■ **Brief**: The entries need to be copied exactly as they stand, images left out.

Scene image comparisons
Start of Block
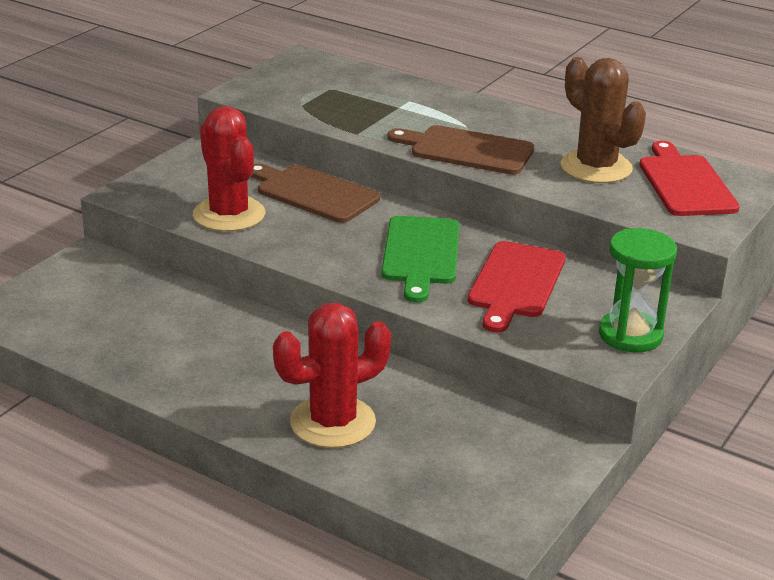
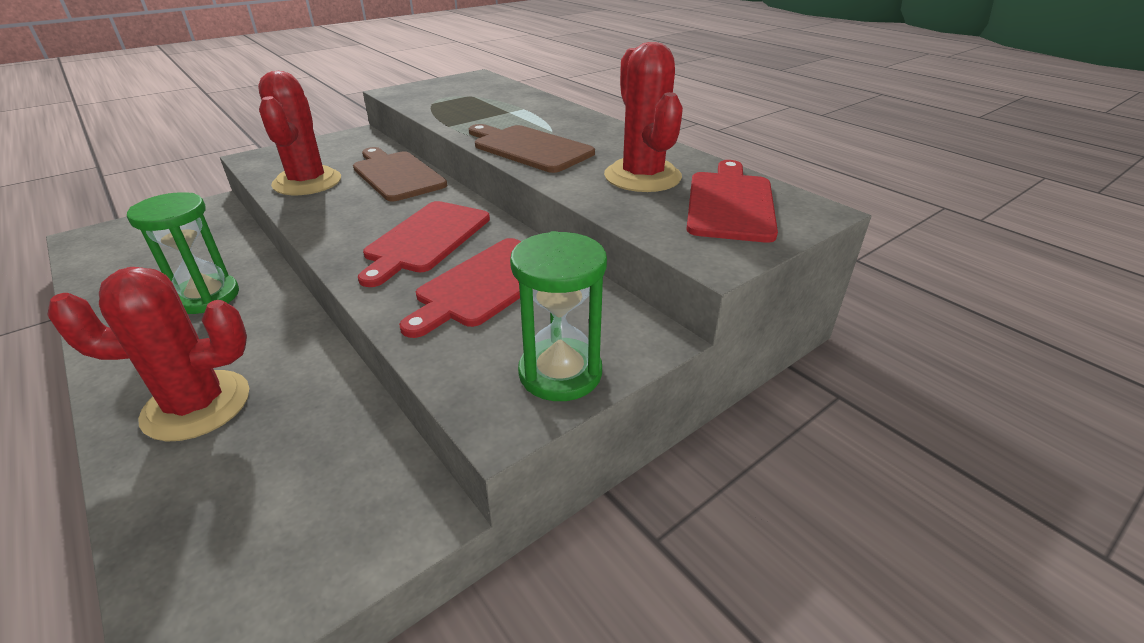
camera: 20 degrees right, 5 degrees up
green cutting board [381,216,459,303] -> red cutting board [358,201,490,287]
brown cactus [560,57,646,183] -> red cactus [604,42,683,192]
none -> green hourglass [127,192,239,314]

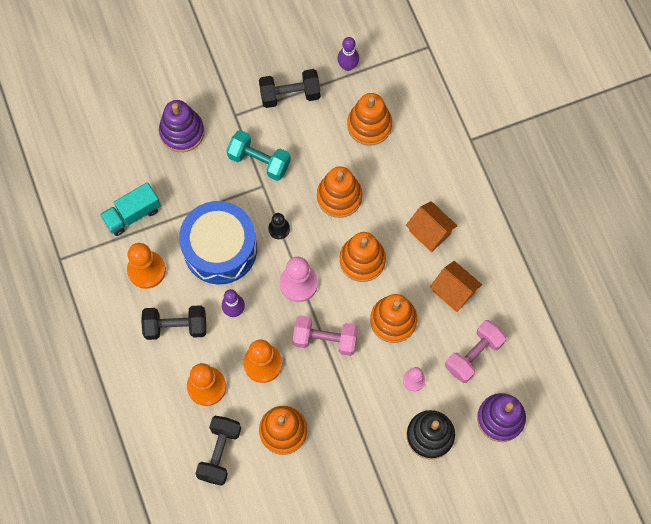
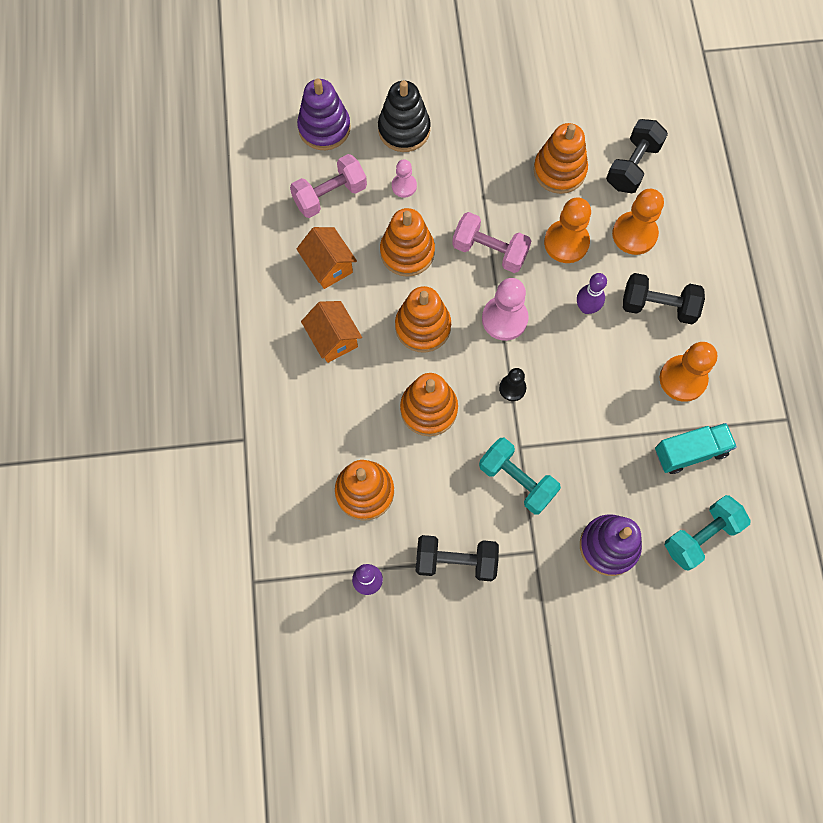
camera: 165 degrees left, 0 degrees up
blue drum [179,201,257,284] -> none
none -> turquoise dumbbell [665,495,751,570]

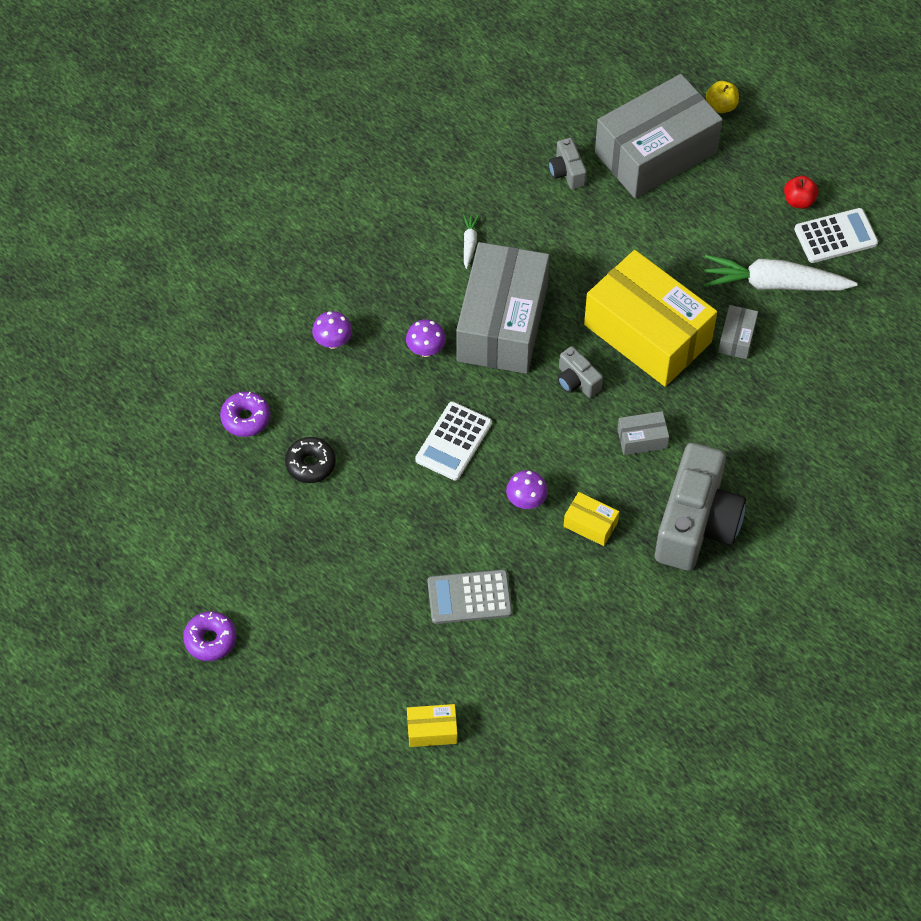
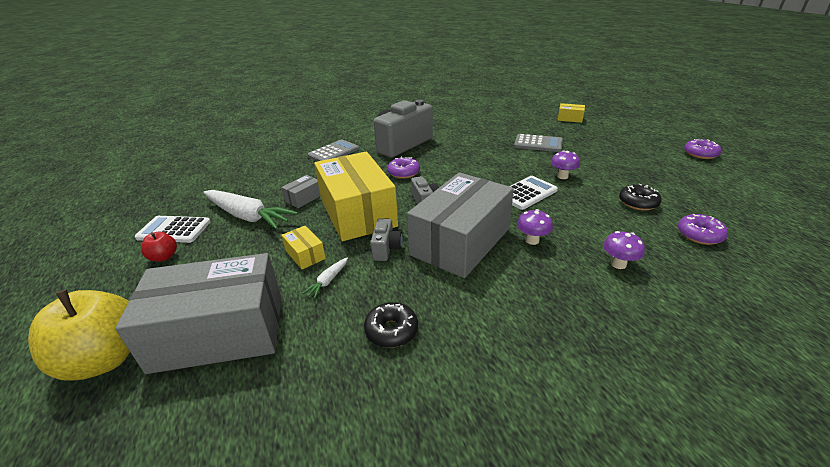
camera: 155 degrees left, 25 degrees down
white carrot [463,214,480,269] -> white carrot moved to [302,257,348,299]
purple mushroom [506,470,548,509] -> purple mushroom moved to [551,150,580,179]
grey camera [549,138,587,189] -> grey camera moved to [370,218,403,261]
yellow box [564,492,619,546] -> yellow box moved to [282,226,326,269]
grey box [618,411,669,455] -> purple donut [387,157,420,179]
yellow apple [706,81,739,113] -> yellow apple [28,289,130,381], size x2.14
none -> grey calculator [307,139,359,161]
none -> black donut [364,302,418,348]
End of Block
■ **Answer section**:
camera: 20 degrees right, 5 degrees up
green cutting board [381,216,459,303] -> red cutting board [358,201,490,287]
brown cactus [560,57,646,183] -> red cactus [604,42,683,192]
none -> green hourglass [127,192,239,314]

camera: 165 degrees left, 0 degrees up
blue drum [179,201,257,284] -> none
none -> turquoise dumbbell [665,495,751,570]

camera: 155 degrees left, 25 degrees down
white carrot [463,214,480,269] -> white carrot moved to [302,257,348,299]
purple mushroom [506,470,548,509] -> purple mushroom moved to [551,150,580,179]
grey camera [549,138,587,189] -> grey camera moved to [370,218,403,261]
yellow box [564,492,619,546] -> yellow box moved to [282,226,326,269]
grey box [618,411,669,455] -> purple donut [387,157,420,179]
yellow apple [706,81,739,113] -> yellow apple [28,289,130,381], size x2.14
none -> grey calculator [307,139,359,161]
none -> black donut [364,302,418,348]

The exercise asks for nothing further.